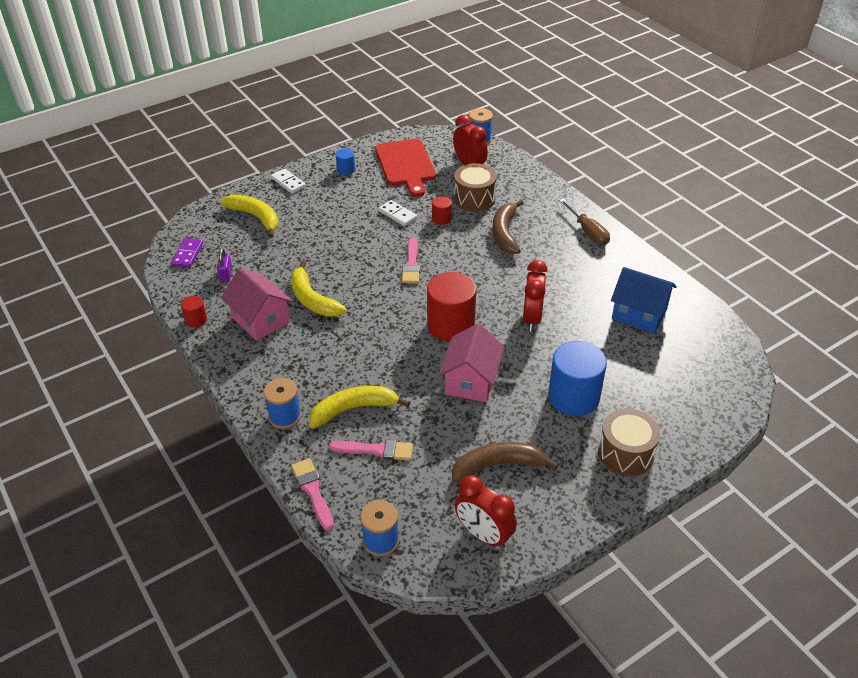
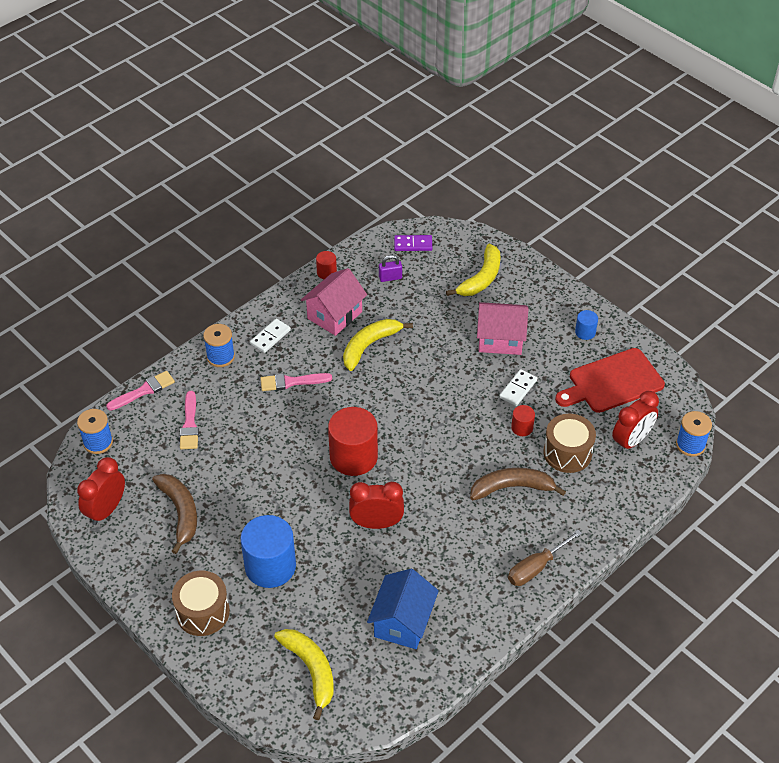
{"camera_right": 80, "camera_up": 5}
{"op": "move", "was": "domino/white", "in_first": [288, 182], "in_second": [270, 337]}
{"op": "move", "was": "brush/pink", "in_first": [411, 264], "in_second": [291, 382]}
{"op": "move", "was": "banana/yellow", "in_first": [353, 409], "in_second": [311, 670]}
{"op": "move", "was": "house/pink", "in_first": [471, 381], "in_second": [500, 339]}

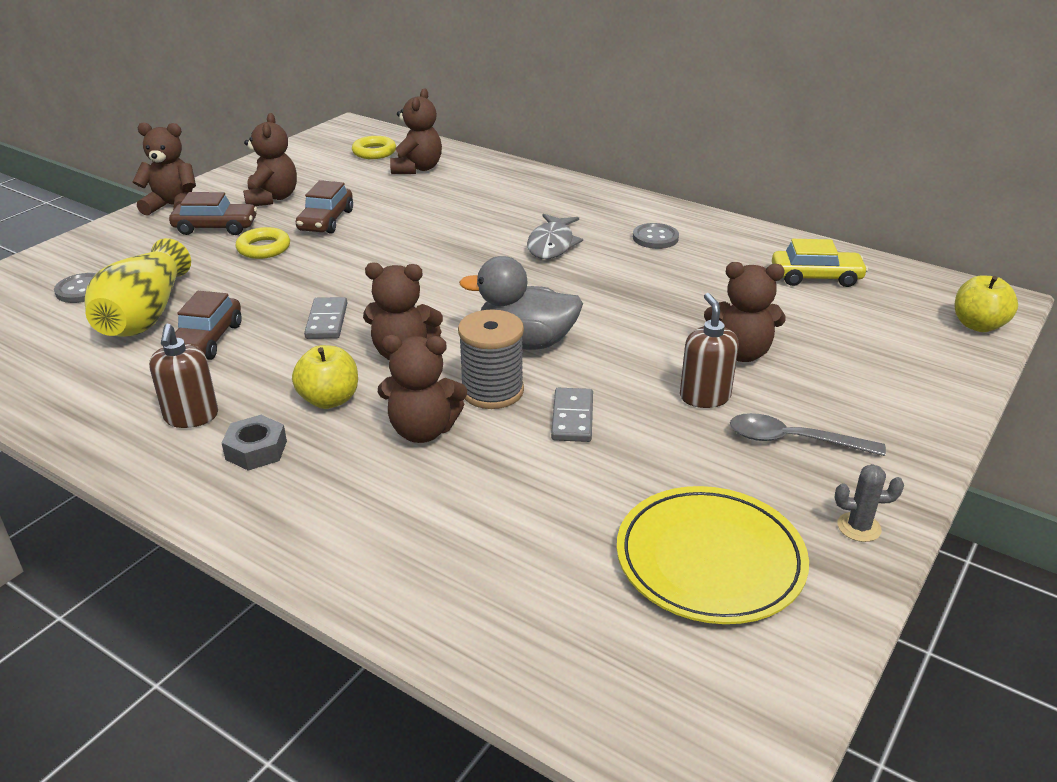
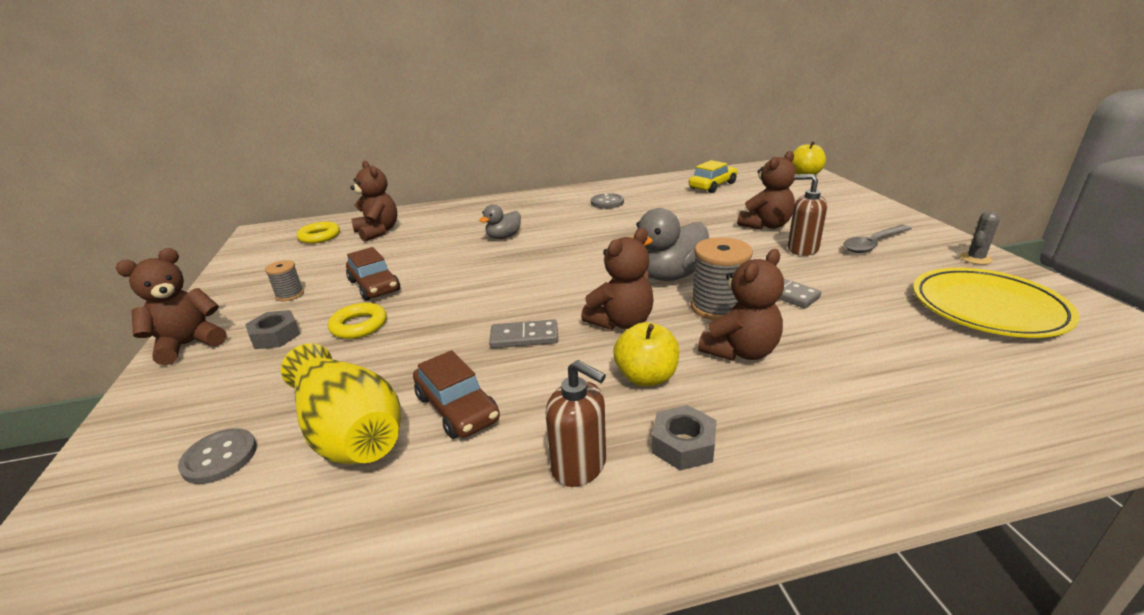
{"camera_right": -45, "camera_up": -5}
{"op": "replace", "was": "car/brown", "now": "nut/grey", "in_first": [215, 227], "in_second": [275, 336]}
{"op": "replace", "was": "teddy bear/brown", "now": "spool/grey", "in_first": [272, 198], "in_second": [290, 295]}
{"op": "insert", "now": "duck/grey", "in_second": [503, 237]}
{"op": "rotate", "was": "domino/grey", "in_first": [326, 321], "in_second": [524, 337], "clockwise": -45}
{"op": "delete", "was": "fish/grey", "in_first": [552, 244]}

*-*-*

*Your objective*:
Give back the material above exactly as written, but omit the images.

*Response for this exercise*:
{"camera_right": 80, "camera_up": 5}
{"op": "move", "was": "domino/white", "in_first": [288, 182], "in_second": [270, 337]}
{"op": "move", "was": "brush/pink", "in_first": [411, 264], "in_second": [291, 382]}
{"op": "move", "was": "banana/yellow", "in_first": [353, 409], "in_second": [311, 670]}
{"op": "move", "was": "house/pink", "in_first": [471, 381], "in_second": [500, 339]}

{"camera_right": -45, "camera_up": -5}
{"op": "replace", "was": "car/brown", "now": "nut/grey", "in_first": [215, 227], "in_second": [275, 336]}
{"op": "replace", "was": "teddy bear/brown", "now": "spool/grey", "in_first": [272, 198], "in_second": [290, 295]}
{"op": "insert", "now": "duck/grey", "in_second": [503, 237]}
{"op": "rotate", "was": "domino/grey", "in_first": [326, 321], "in_second": [524, 337], "clockwise": -45}
{"op": "delete", "was": "fish/grey", "in_first": [552, 244]}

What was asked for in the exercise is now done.